■ Data shown
◆ ◆ ◆ ◆ ◆ ◆ ◆

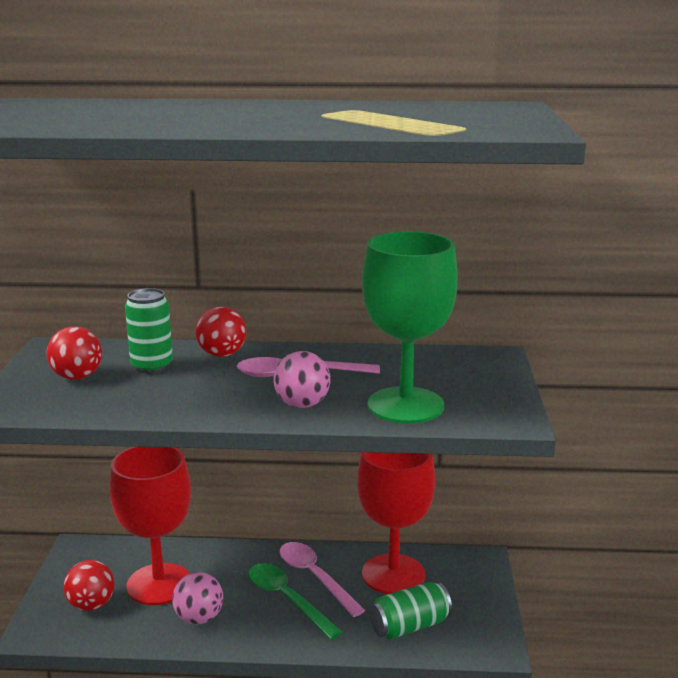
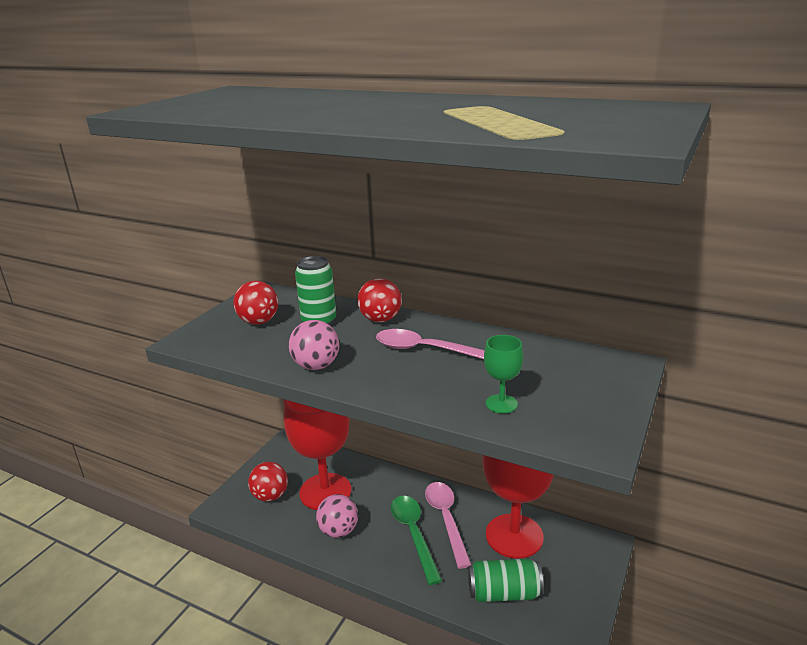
camera: 25 degrees right, 5 degrees up
(302, 405) = (409, 383): pink ball -> pink ball (316, 366)
(405, 405) = (501, 404): green goblet -> green goblet, size x0.42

◆ ◆ ◆ ◆ ◆ ◆ ◆

■ Exercise
In your answer, repeat the material above in full, exactly, and without its pictures.

■ Solution below
camera: 25 degrees right, 5 degrees up
(302, 405) = (409, 383): pink ball -> pink ball (316, 366)
(405, 405) = (501, 404): green goblet -> green goblet, size x0.42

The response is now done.